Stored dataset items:
━━━━━━

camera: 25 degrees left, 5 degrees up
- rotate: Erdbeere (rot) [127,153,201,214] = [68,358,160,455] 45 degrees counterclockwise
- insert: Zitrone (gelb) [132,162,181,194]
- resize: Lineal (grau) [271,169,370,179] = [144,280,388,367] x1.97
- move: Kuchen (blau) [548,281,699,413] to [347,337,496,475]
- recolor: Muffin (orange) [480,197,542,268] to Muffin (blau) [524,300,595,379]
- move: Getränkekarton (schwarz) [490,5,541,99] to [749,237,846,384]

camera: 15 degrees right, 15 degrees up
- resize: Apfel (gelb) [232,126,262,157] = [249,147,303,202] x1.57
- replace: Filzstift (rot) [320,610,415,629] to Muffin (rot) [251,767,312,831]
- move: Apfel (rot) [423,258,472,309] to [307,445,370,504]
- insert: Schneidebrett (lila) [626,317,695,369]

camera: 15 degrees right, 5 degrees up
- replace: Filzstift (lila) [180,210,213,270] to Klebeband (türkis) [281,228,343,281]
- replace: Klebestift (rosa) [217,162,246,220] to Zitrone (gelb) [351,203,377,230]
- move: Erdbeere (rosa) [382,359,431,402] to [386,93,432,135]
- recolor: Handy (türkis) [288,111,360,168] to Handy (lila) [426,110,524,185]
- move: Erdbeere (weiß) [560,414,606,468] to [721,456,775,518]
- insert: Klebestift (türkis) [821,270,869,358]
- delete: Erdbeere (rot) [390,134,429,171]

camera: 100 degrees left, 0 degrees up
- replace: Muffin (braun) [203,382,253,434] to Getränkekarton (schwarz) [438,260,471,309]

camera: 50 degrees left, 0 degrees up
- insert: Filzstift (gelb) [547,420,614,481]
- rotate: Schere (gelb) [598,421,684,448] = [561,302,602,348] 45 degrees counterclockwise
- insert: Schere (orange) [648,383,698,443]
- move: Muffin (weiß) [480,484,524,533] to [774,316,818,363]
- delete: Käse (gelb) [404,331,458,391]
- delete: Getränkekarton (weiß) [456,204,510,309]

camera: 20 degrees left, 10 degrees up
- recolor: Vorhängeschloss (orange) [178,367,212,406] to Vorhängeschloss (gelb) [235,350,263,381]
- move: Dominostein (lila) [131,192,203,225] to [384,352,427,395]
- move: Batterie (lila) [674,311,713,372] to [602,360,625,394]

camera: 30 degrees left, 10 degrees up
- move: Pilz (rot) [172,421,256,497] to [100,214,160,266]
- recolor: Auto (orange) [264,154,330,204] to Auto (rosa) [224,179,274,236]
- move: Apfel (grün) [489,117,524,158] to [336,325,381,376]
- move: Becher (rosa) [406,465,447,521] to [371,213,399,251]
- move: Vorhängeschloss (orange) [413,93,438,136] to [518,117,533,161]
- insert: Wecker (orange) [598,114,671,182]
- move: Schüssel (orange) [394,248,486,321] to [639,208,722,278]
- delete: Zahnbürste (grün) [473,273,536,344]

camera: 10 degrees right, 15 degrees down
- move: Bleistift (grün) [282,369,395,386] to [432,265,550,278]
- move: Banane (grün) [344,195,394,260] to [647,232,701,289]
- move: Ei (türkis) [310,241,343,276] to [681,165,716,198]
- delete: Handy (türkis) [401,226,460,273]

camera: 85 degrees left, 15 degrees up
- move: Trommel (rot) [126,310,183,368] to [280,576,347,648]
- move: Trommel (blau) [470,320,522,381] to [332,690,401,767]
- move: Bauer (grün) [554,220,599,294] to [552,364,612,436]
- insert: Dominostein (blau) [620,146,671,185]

━━━━━━

Word for word, restate the data above from its first line down to and including the line with "- move: Kuchen".

EXERCISE SOLUTION
camera: 25 degrees left, 5 degrees up
- rotate: Erdbeere (rot) [127,153,201,214] = [68,358,160,455] 45 degrees counterclockwise
- insert: Zitrone (gelb) [132,162,181,194]
- resize: Lineal (grau) [271,169,370,179] = [144,280,388,367] x1.97
- move: Kuchen (blau) [548,281,699,413] to [347,337,496,475]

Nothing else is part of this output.